§ **Written exercise**
Copy every line of the data below word for word, leaving out the pictures.

§ **The input**
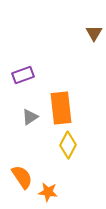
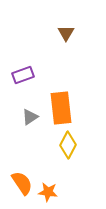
brown triangle: moved 28 px left
orange semicircle: moved 6 px down
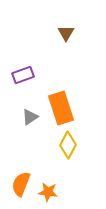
orange rectangle: rotated 12 degrees counterclockwise
orange semicircle: moved 1 px left, 1 px down; rotated 125 degrees counterclockwise
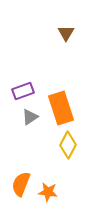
purple rectangle: moved 16 px down
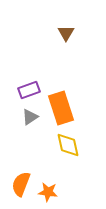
purple rectangle: moved 6 px right, 1 px up
yellow diamond: rotated 40 degrees counterclockwise
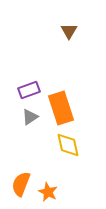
brown triangle: moved 3 px right, 2 px up
orange star: rotated 18 degrees clockwise
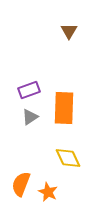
orange rectangle: moved 3 px right; rotated 20 degrees clockwise
yellow diamond: moved 13 px down; rotated 12 degrees counterclockwise
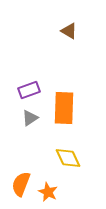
brown triangle: rotated 30 degrees counterclockwise
gray triangle: moved 1 px down
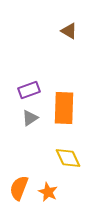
orange semicircle: moved 2 px left, 4 px down
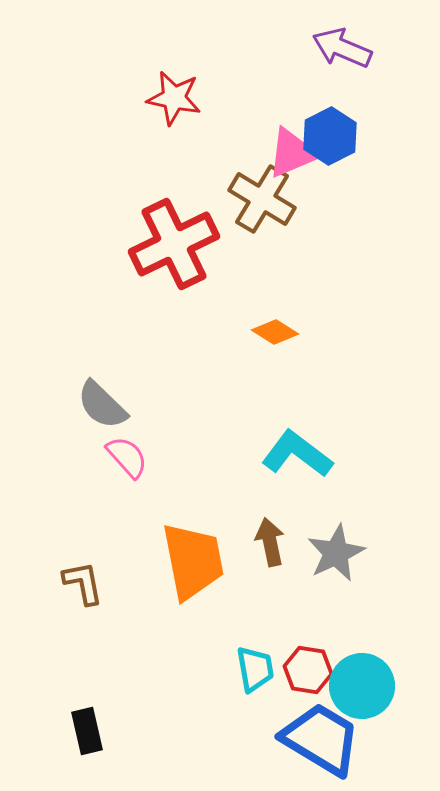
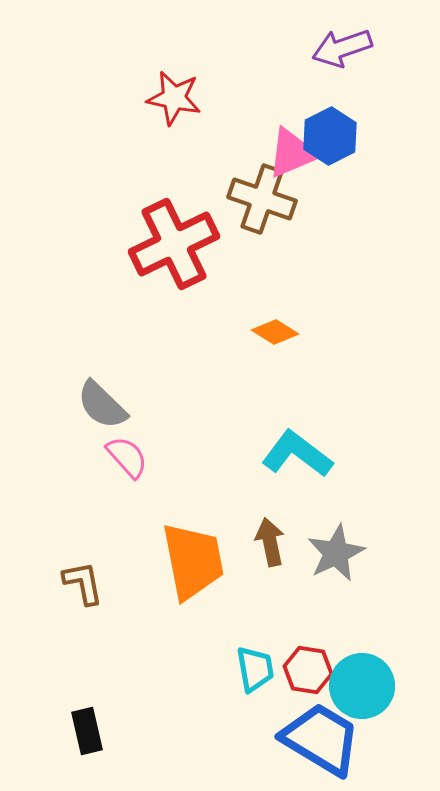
purple arrow: rotated 42 degrees counterclockwise
brown cross: rotated 12 degrees counterclockwise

§ **Answer to this task**
brown triangle: moved 28 px left
orange semicircle: moved 6 px down
orange rectangle: rotated 12 degrees counterclockwise
orange semicircle: moved 1 px left, 1 px down; rotated 125 degrees counterclockwise
purple rectangle: moved 16 px down
purple rectangle: moved 6 px right, 1 px up
yellow diamond: rotated 40 degrees counterclockwise
brown triangle: moved 3 px right, 2 px up
orange star: rotated 18 degrees clockwise
orange rectangle: moved 3 px right; rotated 20 degrees clockwise
yellow diamond: moved 13 px down; rotated 12 degrees counterclockwise
brown triangle: rotated 30 degrees counterclockwise
gray triangle: moved 1 px down
orange semicircle: moved 2 px left, 4 px down
purple arrow: rotated 42 degrees counterclockwise
brown cross: rotated 12 degrees counterclockwise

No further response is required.